__The task__
Write out the rows below again, swapping "center point" for "midpoint" and leaving everything else as it is.

__Entries from a dataset__

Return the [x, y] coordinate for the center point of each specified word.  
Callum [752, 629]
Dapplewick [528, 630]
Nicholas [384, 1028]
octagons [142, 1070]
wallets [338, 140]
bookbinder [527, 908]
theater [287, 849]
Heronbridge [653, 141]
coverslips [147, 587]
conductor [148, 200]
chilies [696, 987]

__Answer to the problem__
Return the [x, y] coordinate for the midpoint of each specified word.  
Callum [752, 629]
Dapplewick [528, 630]
Nicholas [384, 1028]
octagons [142, 1070]
wallets [338, 140]
bookbinder [527, 908]
theater [287, 849]
Heronbridge [653, 141]
coverslips [147, 587]
conductor [148, 200]
chilies [696, 987]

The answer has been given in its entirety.